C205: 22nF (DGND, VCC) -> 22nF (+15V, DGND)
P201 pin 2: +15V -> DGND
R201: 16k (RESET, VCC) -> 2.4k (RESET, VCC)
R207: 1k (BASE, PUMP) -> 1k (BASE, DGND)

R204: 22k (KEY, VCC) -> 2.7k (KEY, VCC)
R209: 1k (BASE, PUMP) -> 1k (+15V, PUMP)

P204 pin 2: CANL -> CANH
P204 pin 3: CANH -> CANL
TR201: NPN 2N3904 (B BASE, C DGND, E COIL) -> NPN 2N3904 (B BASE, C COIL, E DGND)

==

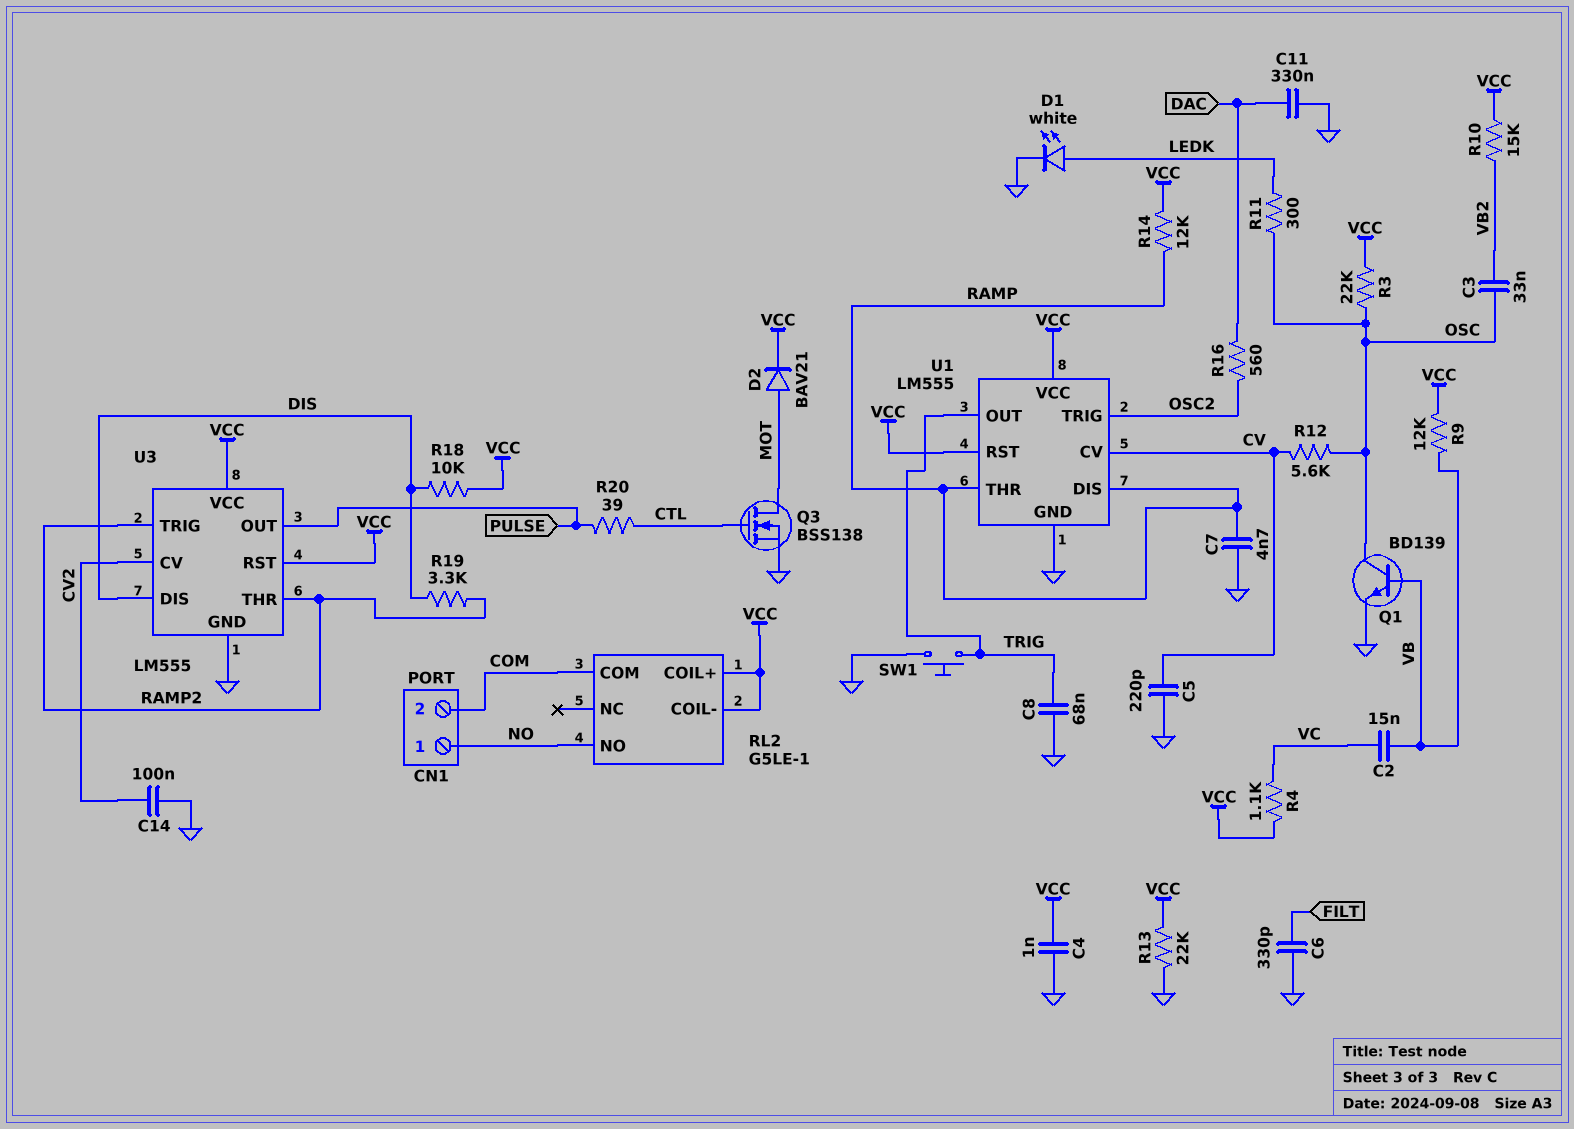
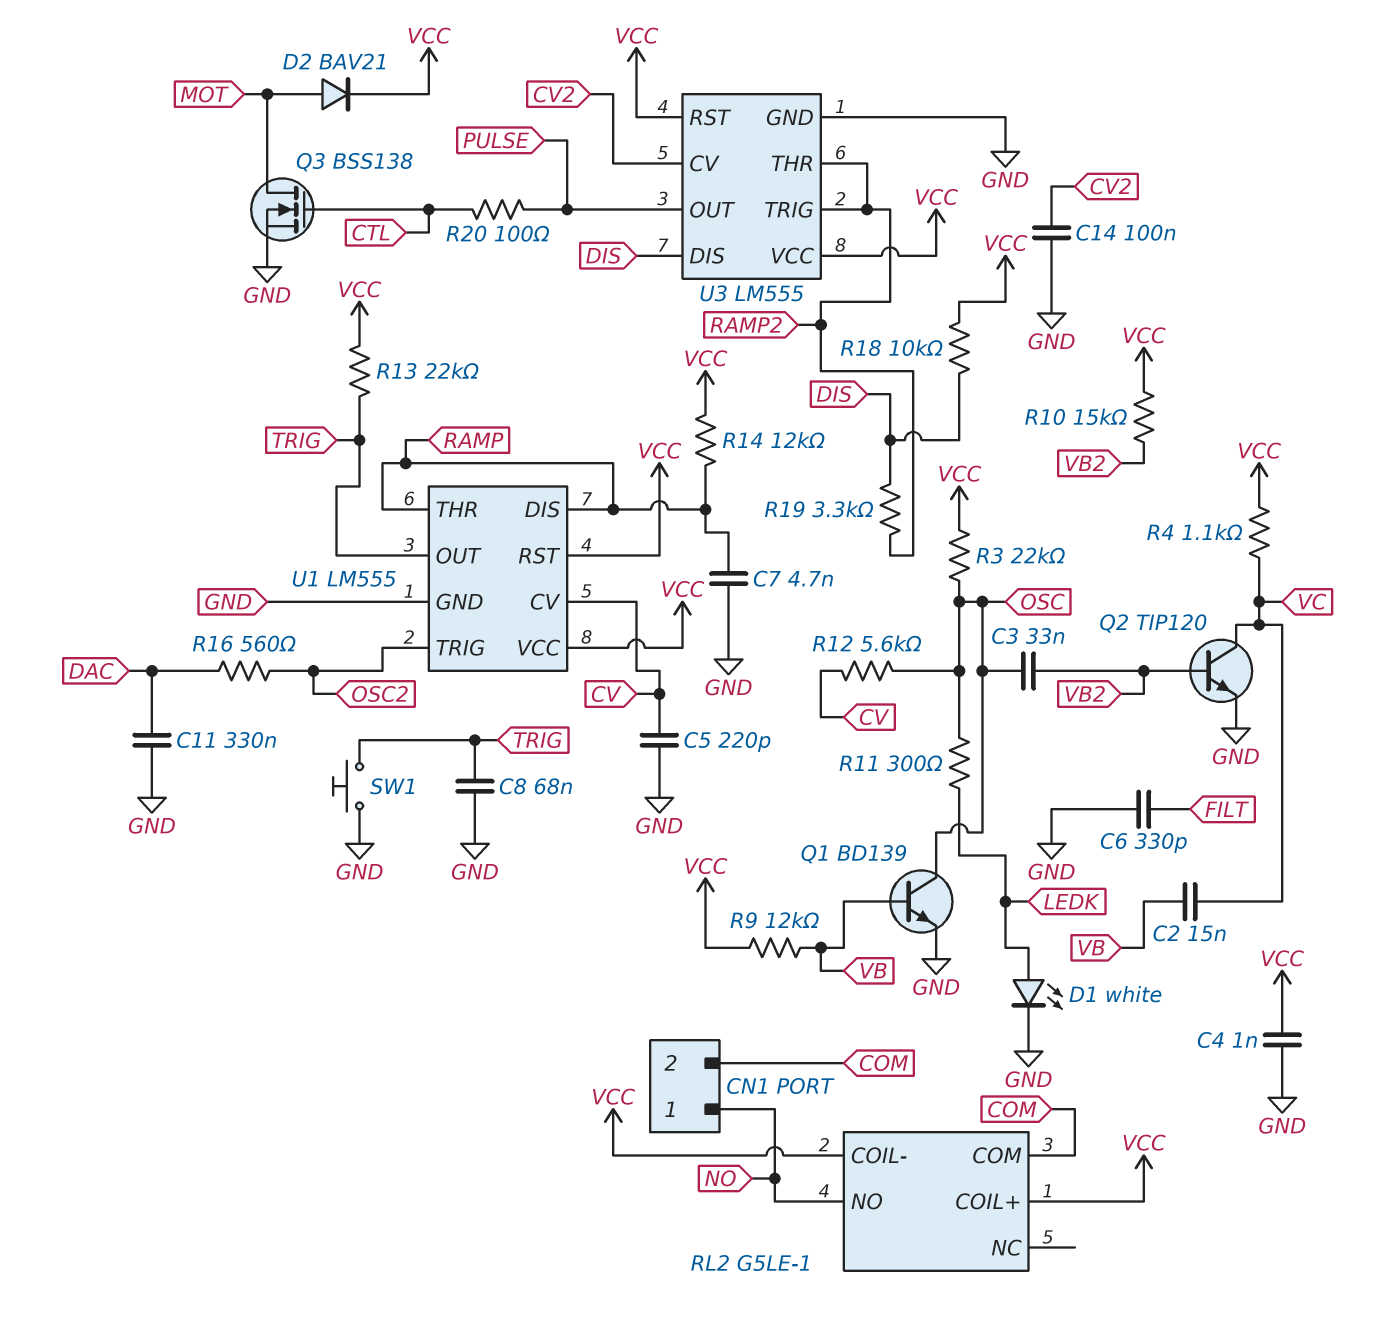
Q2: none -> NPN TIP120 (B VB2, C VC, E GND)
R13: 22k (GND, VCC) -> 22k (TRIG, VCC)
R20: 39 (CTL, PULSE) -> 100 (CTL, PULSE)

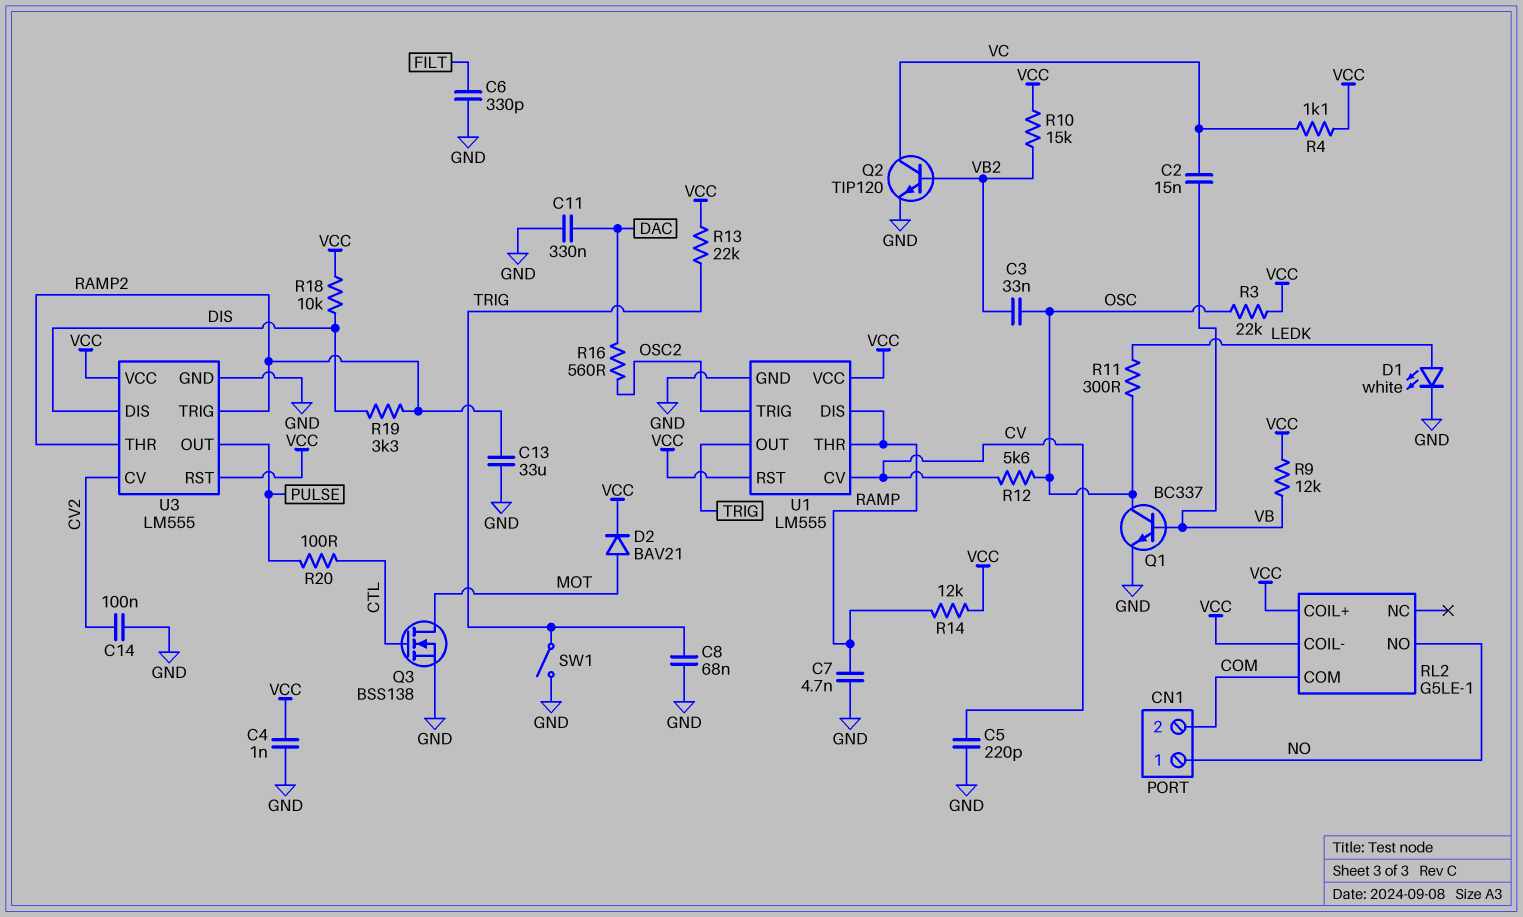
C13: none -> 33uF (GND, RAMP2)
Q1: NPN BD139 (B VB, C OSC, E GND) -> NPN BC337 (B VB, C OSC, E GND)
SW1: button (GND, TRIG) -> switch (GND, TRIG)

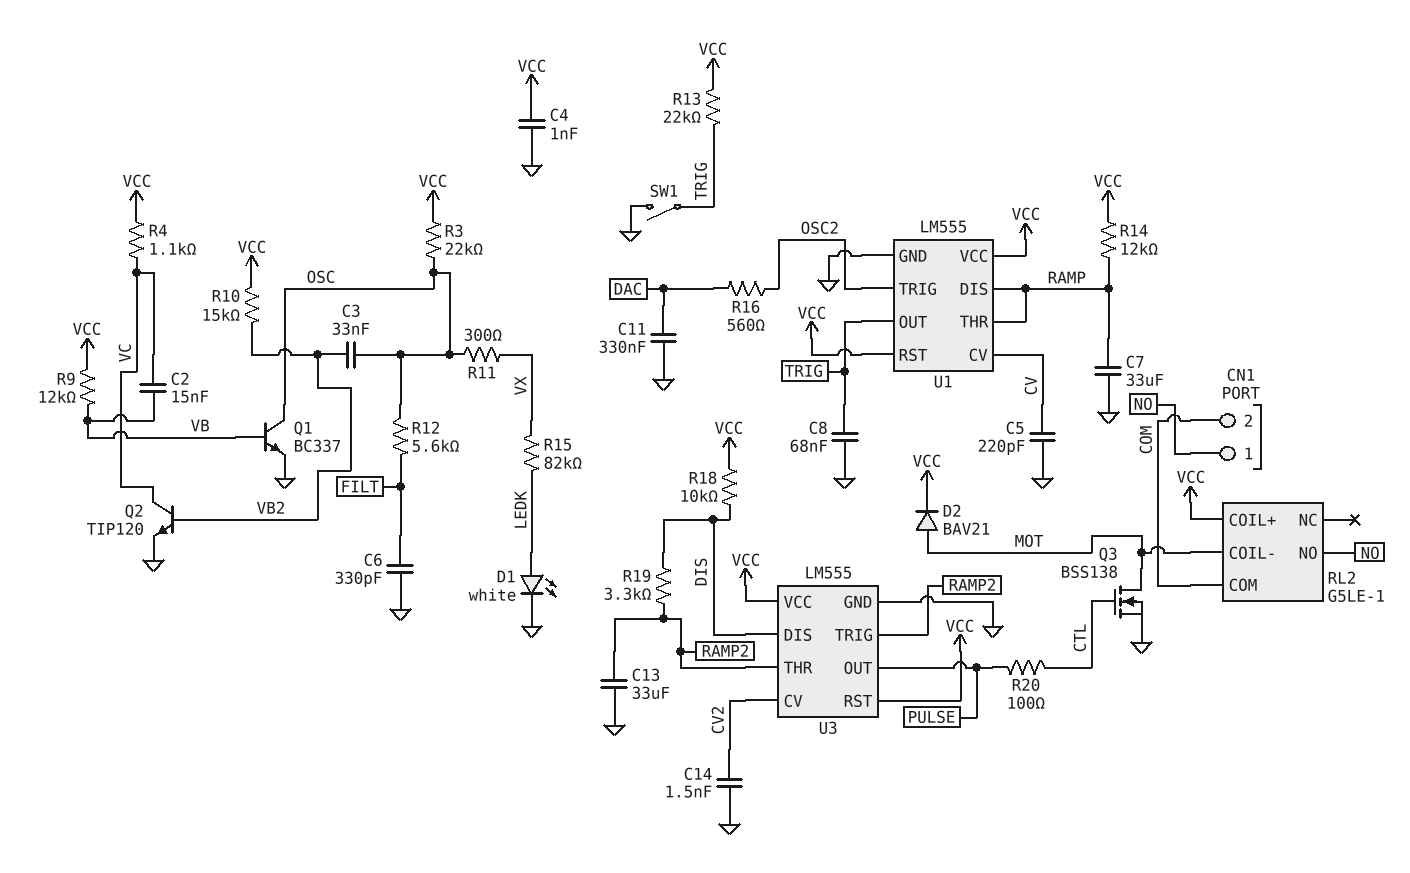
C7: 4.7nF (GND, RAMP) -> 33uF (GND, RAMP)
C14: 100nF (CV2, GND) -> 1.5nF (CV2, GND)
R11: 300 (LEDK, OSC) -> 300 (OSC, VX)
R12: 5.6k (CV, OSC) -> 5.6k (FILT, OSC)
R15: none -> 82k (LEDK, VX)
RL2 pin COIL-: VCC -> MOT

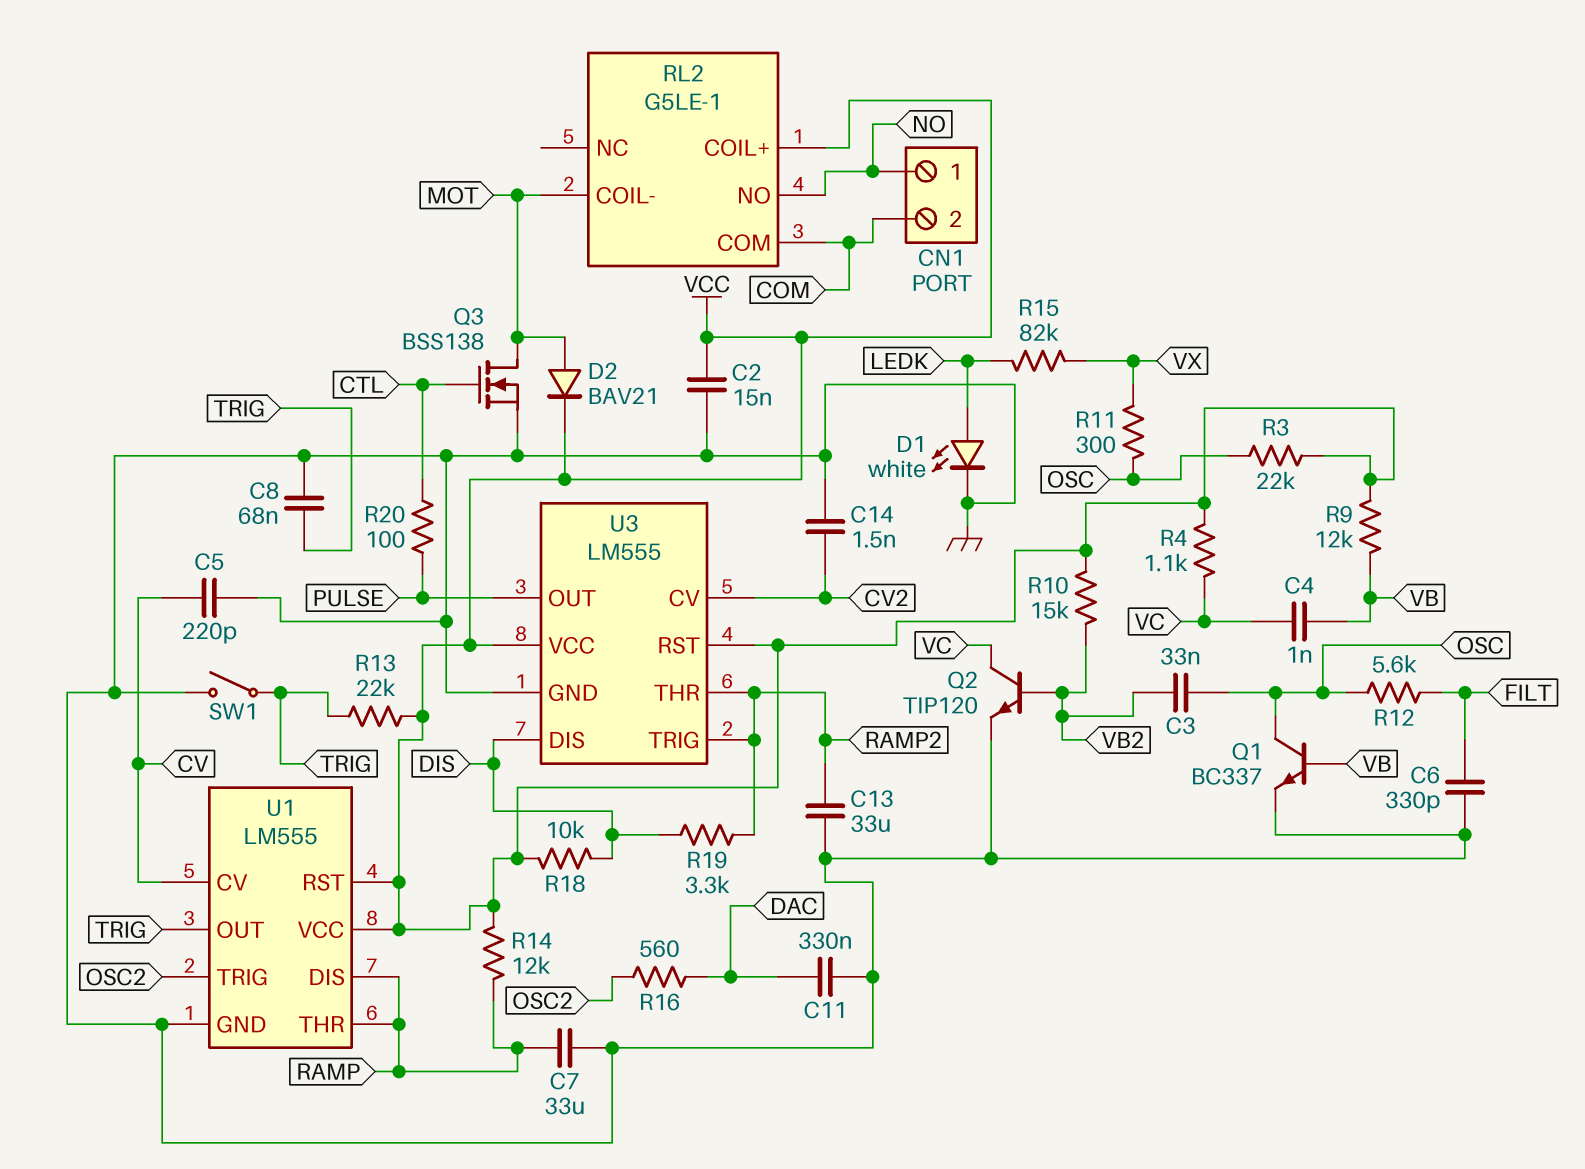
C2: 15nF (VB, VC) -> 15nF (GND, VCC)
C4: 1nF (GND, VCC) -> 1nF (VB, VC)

* Exercise: Go through the material above and count the lines that contain "COIL"; give that number alone.

* Output for this exercise: 2